Whenever the word "shelf" appears in a line of the listing, copy that line.

★ ★ ★

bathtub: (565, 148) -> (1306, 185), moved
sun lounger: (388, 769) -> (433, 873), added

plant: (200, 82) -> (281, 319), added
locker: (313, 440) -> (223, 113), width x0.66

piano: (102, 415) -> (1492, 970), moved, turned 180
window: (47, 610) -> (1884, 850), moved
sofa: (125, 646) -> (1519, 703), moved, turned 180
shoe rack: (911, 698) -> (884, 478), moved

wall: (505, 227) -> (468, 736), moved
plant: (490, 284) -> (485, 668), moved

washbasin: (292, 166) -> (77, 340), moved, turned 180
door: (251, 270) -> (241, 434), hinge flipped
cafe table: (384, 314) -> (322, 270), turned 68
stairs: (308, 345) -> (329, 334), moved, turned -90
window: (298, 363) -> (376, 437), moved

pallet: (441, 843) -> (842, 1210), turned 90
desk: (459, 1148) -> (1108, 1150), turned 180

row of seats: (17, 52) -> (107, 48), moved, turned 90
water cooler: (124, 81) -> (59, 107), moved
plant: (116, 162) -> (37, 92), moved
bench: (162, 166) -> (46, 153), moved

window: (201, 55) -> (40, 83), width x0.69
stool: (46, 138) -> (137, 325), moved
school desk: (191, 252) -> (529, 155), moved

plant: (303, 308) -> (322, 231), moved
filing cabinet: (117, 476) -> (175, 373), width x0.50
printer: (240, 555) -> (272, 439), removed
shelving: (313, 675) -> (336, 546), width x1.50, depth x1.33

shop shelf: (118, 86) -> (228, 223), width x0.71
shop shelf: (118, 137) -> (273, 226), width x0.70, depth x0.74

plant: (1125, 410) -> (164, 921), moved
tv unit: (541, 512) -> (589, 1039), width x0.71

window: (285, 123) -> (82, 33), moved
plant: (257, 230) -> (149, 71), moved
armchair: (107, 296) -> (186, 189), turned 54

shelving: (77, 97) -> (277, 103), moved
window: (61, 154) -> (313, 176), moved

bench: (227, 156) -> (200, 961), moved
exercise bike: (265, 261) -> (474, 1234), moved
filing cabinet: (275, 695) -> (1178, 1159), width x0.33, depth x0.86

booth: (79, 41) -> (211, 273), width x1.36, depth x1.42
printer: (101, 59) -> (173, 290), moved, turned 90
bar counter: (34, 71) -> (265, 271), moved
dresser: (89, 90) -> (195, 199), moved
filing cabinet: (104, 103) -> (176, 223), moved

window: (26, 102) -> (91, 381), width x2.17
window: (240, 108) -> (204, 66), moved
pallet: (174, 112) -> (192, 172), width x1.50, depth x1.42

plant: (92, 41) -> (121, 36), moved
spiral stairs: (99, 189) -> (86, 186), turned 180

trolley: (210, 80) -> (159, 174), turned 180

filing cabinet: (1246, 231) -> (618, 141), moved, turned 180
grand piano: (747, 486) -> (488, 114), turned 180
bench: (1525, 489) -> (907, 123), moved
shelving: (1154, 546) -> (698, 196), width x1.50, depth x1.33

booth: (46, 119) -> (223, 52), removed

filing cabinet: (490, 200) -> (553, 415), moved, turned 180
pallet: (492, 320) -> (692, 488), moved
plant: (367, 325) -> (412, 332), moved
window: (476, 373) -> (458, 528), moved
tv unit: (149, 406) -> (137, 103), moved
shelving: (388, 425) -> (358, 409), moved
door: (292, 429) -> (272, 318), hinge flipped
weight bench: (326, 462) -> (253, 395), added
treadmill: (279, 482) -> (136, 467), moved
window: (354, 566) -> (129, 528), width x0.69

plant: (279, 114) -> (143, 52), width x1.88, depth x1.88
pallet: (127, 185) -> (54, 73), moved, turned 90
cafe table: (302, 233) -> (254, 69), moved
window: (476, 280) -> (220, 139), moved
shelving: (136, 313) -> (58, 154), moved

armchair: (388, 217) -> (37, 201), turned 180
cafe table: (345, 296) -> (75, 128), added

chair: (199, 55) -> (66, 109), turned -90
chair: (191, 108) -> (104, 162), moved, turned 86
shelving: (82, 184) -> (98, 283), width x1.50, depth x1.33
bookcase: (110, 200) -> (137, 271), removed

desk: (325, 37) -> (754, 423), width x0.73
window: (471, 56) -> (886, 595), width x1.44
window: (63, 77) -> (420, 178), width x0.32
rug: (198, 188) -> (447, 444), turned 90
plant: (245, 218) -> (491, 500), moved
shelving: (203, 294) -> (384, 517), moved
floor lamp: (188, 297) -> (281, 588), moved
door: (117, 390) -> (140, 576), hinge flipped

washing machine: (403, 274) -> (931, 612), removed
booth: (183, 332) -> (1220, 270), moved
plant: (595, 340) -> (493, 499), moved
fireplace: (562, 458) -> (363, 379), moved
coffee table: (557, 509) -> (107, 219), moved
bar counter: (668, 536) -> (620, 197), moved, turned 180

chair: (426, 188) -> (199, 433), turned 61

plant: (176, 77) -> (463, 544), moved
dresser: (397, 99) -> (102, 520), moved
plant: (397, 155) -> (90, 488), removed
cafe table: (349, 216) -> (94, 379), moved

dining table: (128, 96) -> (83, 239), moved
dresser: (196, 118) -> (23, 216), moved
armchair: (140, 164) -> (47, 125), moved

★ ★ ★

**WRITTEN SOLUTION:**
shop shelf: (118, 86) -> (228, 223), width x0.71
shop shelf: (118, 137) -> (273, 226), width x0.70, depth x0.74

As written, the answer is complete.